── DATA SECTION ──

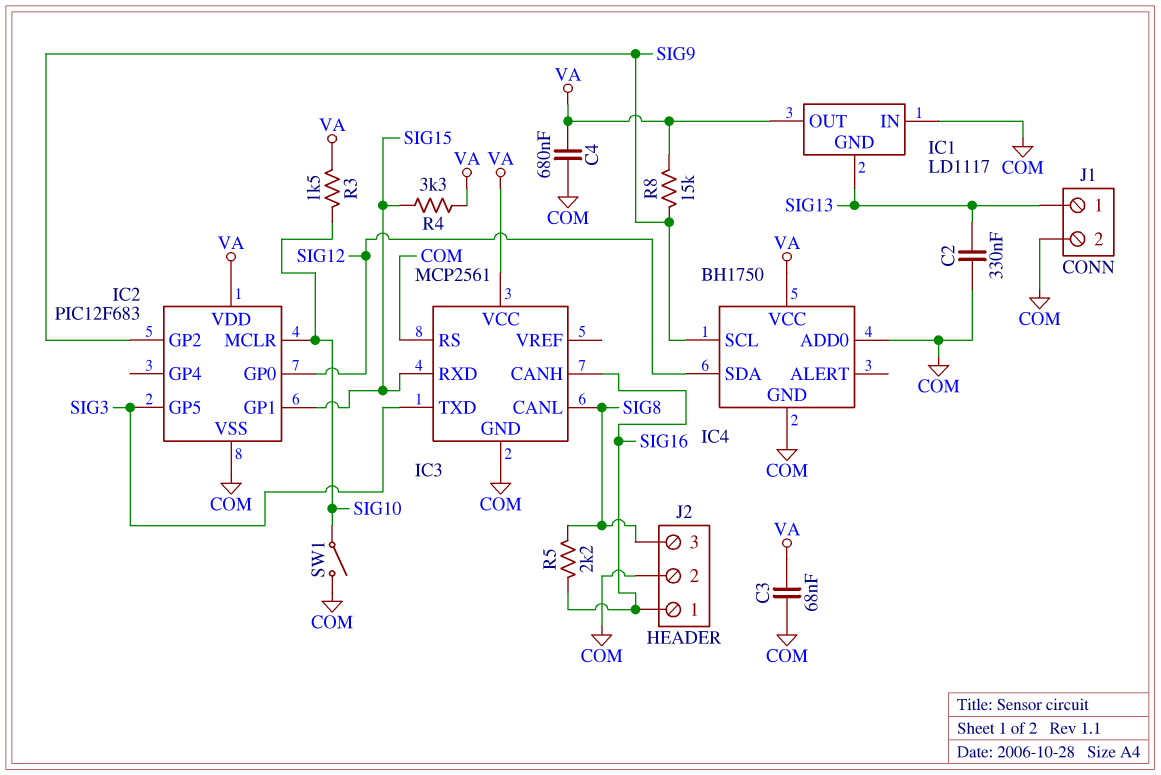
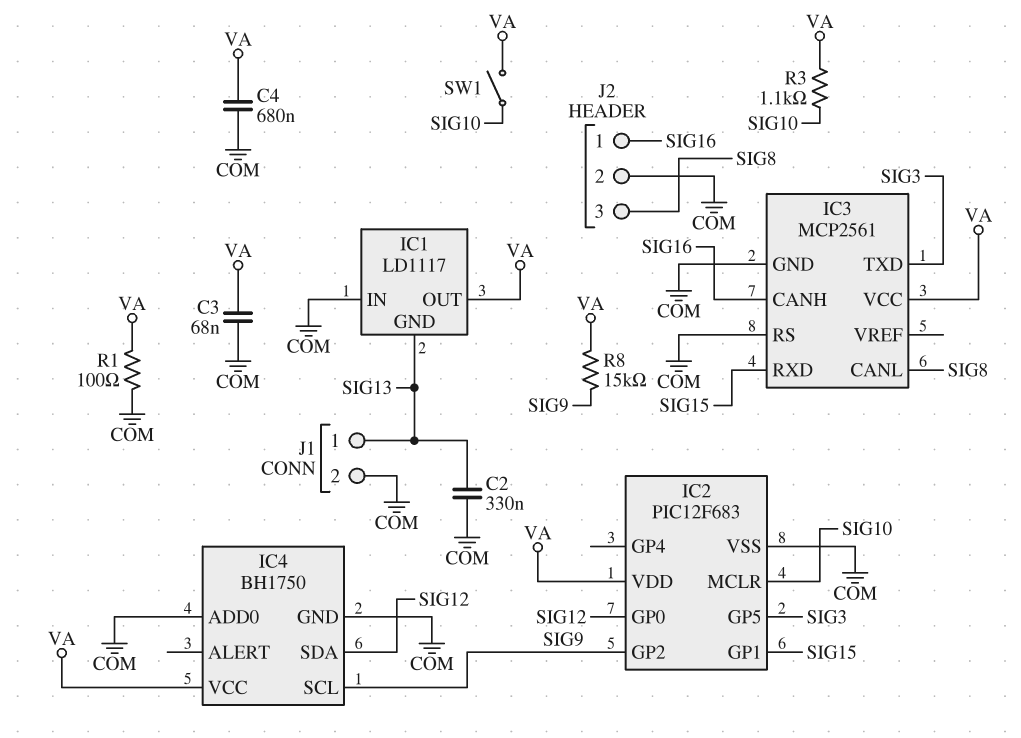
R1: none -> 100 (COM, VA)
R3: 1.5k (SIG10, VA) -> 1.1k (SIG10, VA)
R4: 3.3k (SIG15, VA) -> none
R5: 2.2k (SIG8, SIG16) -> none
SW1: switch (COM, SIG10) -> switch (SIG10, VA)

───
── DATA SECTION ──

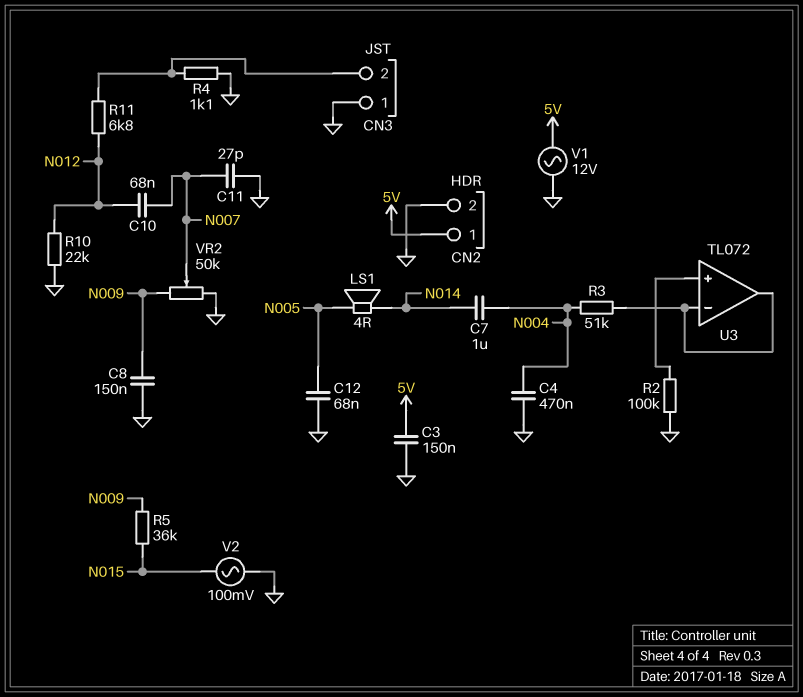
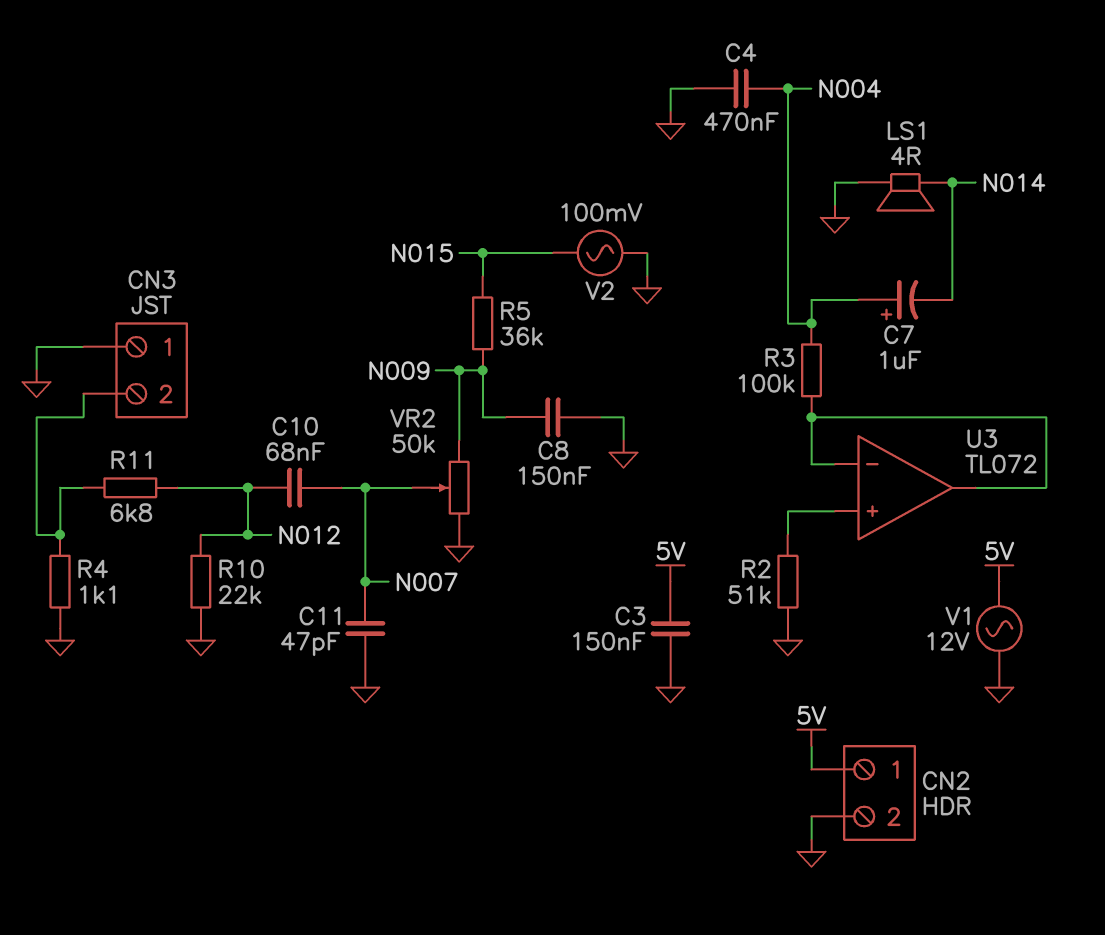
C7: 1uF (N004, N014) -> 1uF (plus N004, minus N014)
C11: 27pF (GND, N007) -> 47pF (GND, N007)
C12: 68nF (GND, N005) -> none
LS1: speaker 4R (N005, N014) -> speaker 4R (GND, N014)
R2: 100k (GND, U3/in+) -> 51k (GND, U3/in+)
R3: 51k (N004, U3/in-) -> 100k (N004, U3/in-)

───

Scan the listing above for the line that has "R3: 1.5k (SIG10, VA) -> 1.1k (SIG10, VA)", then copy exactly from that line through the line that has "SW1: switch (COM, SIG10)".

R3: 1.5k (SIG10, VA) -> 1.1k (SIG10, VA)
R4: 3.3k (SIG15, VA) -> none
R5: 2.2k (SIG8, SIG16) -> none
SW1: switch (COM, SIG10) -> switch (SIG10, VA)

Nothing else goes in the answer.